## Aim of the task
Lines that include "RESET" make up the answer; copy all of them from the data below.

----------------

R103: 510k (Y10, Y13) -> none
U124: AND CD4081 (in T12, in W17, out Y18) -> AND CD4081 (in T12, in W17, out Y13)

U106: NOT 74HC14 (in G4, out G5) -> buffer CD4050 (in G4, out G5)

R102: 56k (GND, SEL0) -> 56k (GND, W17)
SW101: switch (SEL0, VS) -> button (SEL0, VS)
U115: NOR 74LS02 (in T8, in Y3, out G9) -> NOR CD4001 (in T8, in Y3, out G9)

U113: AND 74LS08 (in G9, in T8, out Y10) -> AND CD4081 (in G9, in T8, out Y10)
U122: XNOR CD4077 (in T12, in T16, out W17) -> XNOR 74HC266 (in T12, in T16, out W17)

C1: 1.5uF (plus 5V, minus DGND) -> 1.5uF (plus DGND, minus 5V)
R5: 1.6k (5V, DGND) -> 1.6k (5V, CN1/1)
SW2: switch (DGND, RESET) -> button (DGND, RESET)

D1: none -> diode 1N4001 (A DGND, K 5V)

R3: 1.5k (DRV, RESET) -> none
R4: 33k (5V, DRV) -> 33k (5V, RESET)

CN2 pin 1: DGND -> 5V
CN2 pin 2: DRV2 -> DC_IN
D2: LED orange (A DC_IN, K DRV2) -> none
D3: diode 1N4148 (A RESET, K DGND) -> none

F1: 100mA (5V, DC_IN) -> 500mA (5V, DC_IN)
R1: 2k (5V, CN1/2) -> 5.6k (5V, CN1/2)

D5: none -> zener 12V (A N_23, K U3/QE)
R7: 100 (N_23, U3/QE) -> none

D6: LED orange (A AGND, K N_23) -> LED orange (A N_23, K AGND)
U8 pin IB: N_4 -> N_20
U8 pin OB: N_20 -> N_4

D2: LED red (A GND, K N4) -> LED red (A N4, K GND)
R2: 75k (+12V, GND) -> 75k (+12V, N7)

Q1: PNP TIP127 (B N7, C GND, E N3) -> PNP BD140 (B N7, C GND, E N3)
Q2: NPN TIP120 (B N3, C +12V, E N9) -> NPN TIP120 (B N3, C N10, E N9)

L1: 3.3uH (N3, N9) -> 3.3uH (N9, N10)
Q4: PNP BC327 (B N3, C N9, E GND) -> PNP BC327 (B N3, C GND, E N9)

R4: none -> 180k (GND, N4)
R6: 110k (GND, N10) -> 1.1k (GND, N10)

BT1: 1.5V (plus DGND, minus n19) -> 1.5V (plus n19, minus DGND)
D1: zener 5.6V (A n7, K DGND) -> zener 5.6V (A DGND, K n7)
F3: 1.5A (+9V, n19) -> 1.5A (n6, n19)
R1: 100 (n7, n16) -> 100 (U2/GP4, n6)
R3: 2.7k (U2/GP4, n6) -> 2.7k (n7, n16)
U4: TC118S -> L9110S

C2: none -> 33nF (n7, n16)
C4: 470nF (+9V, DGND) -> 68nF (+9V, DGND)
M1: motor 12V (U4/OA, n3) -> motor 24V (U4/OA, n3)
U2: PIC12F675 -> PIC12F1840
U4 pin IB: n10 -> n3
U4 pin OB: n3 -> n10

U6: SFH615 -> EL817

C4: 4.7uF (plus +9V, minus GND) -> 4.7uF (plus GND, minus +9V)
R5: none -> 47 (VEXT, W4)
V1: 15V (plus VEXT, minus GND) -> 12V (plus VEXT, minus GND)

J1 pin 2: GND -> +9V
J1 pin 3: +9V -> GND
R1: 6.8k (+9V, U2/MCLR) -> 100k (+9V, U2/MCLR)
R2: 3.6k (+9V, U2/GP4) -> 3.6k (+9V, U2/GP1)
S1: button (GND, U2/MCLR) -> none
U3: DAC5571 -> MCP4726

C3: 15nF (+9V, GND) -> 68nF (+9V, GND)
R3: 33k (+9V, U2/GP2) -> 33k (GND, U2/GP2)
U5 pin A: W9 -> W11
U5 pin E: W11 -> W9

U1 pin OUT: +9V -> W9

----------------

## Task result
SW2: switch (DGND, RESET) -> button (DGND, RESET)
R3: 1.5k (DRV, RESET) -> none
R4: 33k (5V, DRV) -> 33k (5V, RESET)
D3: diode 1N4148 (A RESET, K DGND) -> none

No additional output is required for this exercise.